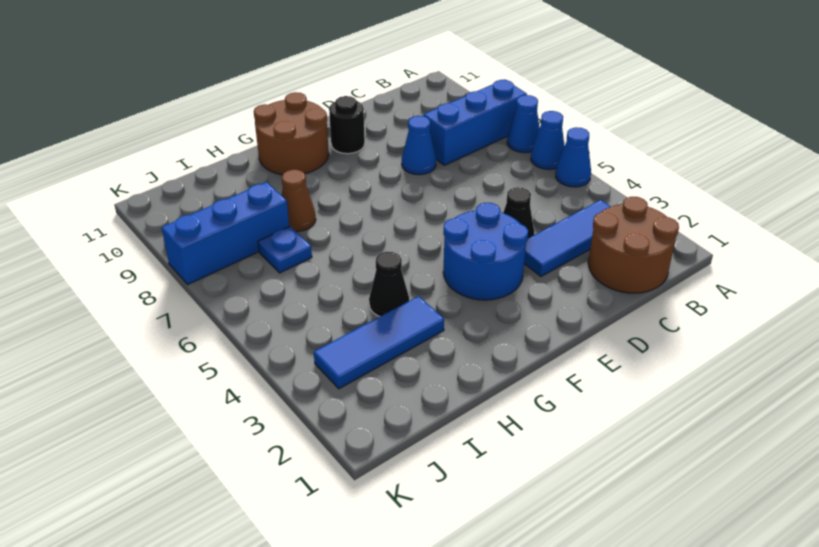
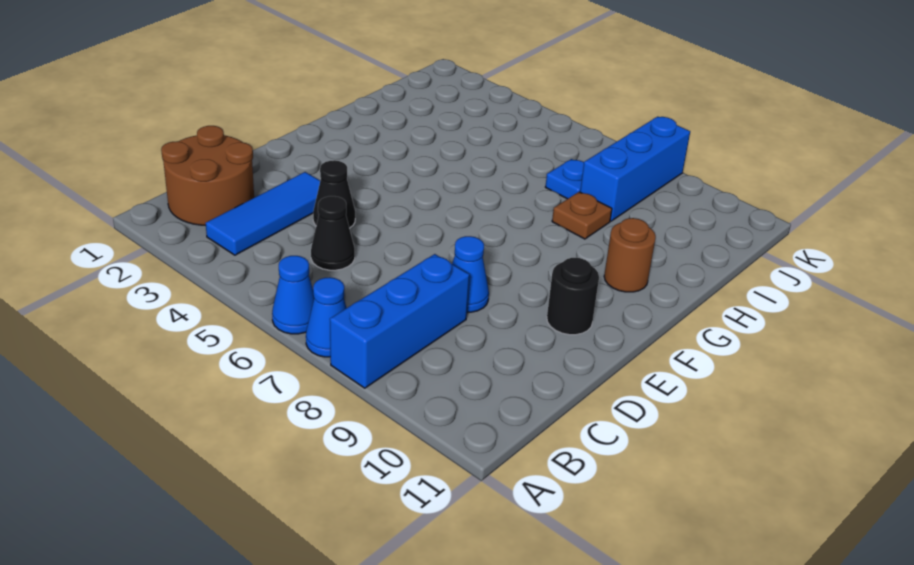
blue cone A5 level 1 -> none
blue round brick E3:F4 level 1 -> none
brown round brick F10:G11 level 1 -> brown round brick G10 level 1
blue tile H3:J3 level 1 -> none
black cone H4 level 1 -> black cone C5 level 1
brown cone H8 level 1 -> brown plate H8 level 1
# # # # # # #
#### YOUR ASSIGNMENT:
From the line that holds "blue tile H3:J3 level 1 -> none" down to the last line of the material, copy every line exactly and add nothing.

#### WRITTEN RESPONSE:
blue tile H3:J3 level 1 -> none
black cone H4 level 1 -> black cone C5 level 1
brown cone H8 level 1 -> brown plate H8 level 1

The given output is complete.